Segment Start: Given records

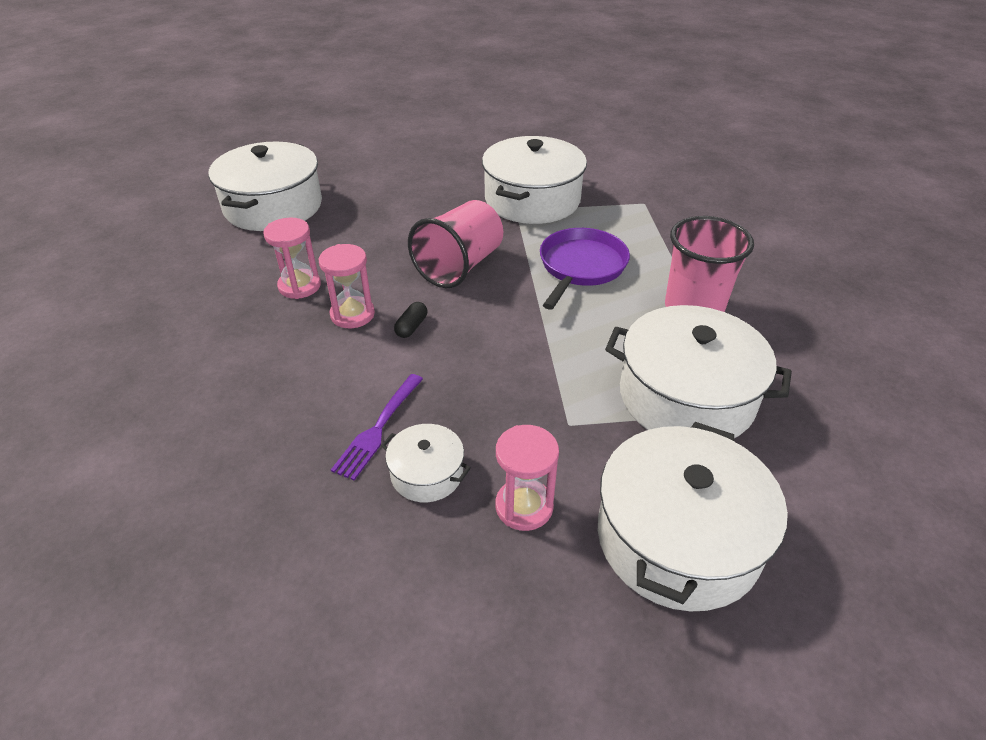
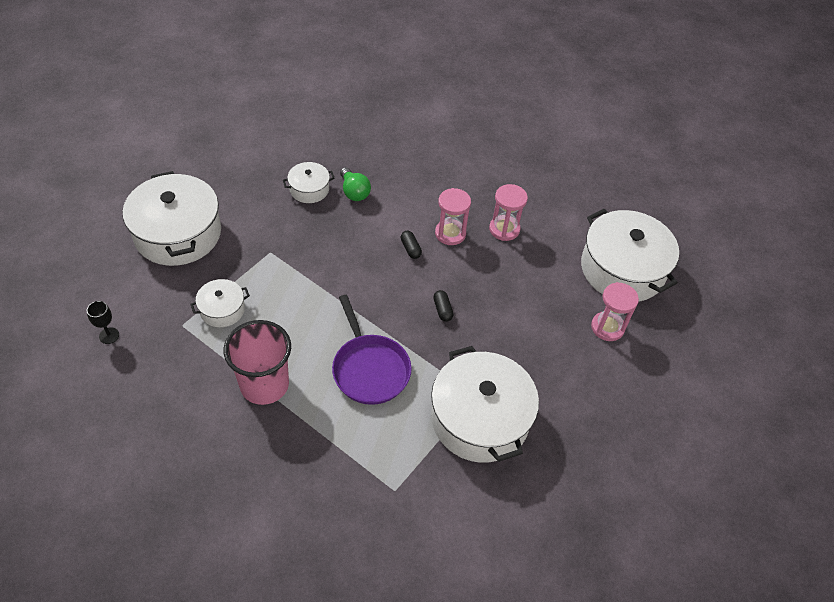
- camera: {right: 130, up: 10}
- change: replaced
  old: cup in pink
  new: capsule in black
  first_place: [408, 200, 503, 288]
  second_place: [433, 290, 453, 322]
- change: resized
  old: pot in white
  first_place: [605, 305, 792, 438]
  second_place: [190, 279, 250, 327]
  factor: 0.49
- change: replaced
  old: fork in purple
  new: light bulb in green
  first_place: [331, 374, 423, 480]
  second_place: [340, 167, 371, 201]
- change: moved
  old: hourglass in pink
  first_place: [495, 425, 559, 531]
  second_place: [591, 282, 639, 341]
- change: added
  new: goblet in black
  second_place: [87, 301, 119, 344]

Segment End: Given records

**What you need to do:**
Please repeat the data verbatim and leave the pictures out of your copy.

**Final answer:**
- camera: {right: 130, up: 10}
- change: replaced
  old: cup in pink
  new: capsule in black
  first_place: [408, 200, 503, 288]
  second_place: [433, 290, 453, 322]
- change: resized
  old: pot in white
  first_place: [605, 305, 792, 438]
  second_place: [190, 279, 250, 327]
  factor: 0.49
- change: replaced
  old: fork in purple
  new: light bulb in green
  first_place: [331, 374, 423, 480]
  second_place: [340, 167, 371, 201]
- change: moved
  old: hourglass in pink
  first_place: [495, 425, 559, 531]
  second_place: [591, 282, 639, 341]
- change: added
  new: goblet in black
  second_place: [87, 301, 119, 344]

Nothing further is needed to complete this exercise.